Itens armazenados de uma coleção

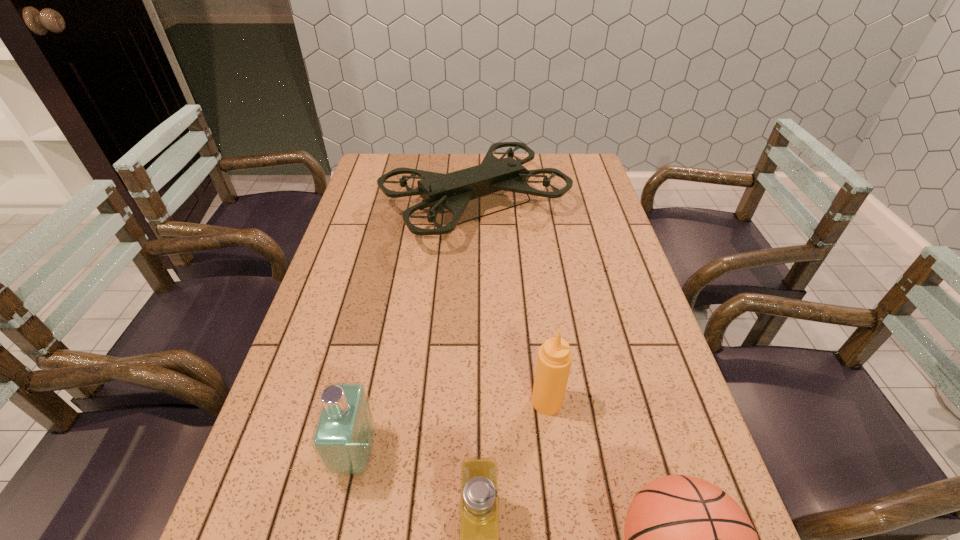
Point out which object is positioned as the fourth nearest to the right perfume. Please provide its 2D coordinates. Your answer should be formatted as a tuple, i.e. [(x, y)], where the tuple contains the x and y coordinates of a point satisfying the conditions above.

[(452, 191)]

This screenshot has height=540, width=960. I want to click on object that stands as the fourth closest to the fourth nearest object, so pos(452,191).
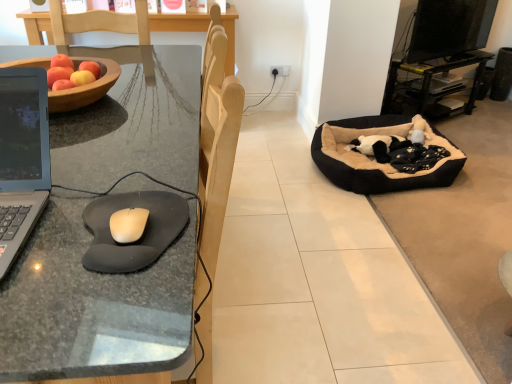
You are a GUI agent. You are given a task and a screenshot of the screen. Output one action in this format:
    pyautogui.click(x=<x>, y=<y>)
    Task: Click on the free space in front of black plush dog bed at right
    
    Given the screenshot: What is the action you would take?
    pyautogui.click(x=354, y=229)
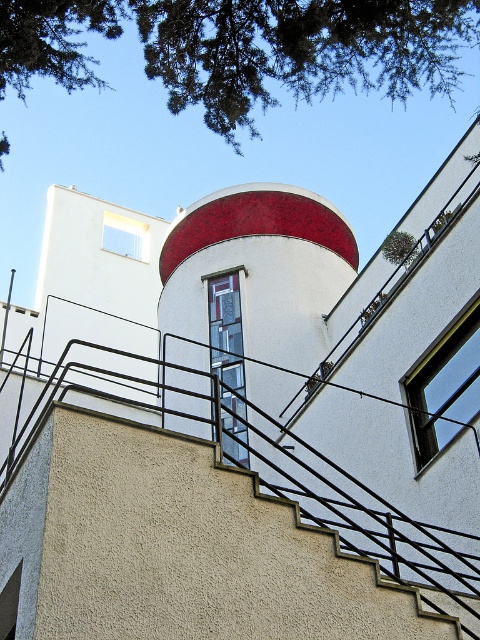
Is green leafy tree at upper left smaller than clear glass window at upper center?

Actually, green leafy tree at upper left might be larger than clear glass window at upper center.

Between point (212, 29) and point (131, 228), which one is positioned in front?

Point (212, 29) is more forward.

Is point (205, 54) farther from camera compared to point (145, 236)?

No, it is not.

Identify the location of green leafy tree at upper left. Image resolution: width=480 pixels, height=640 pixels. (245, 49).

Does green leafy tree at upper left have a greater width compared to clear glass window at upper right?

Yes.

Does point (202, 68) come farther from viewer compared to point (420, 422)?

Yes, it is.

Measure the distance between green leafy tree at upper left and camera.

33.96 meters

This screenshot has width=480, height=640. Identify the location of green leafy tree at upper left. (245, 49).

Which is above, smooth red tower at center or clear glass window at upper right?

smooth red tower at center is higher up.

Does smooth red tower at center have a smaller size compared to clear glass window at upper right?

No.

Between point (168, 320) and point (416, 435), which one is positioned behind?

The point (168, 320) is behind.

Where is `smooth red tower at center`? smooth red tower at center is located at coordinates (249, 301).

Exercício proposto:
Transcreva sem nenhuma alteração as linhas acima, começando pela linha que contém "Measure the distance" e seguindo até a linha que contém "Which is above, smooth", ambas incluídas.

Solução:
Measure the distance between green leafy tree at upper left and camera.

33.96 meters

This screenshot has width=480, height=640. Identify the location of green leafy tree at upper left. (245, 49).

Which is above, smooth red tower at center or clear glass window at upper right?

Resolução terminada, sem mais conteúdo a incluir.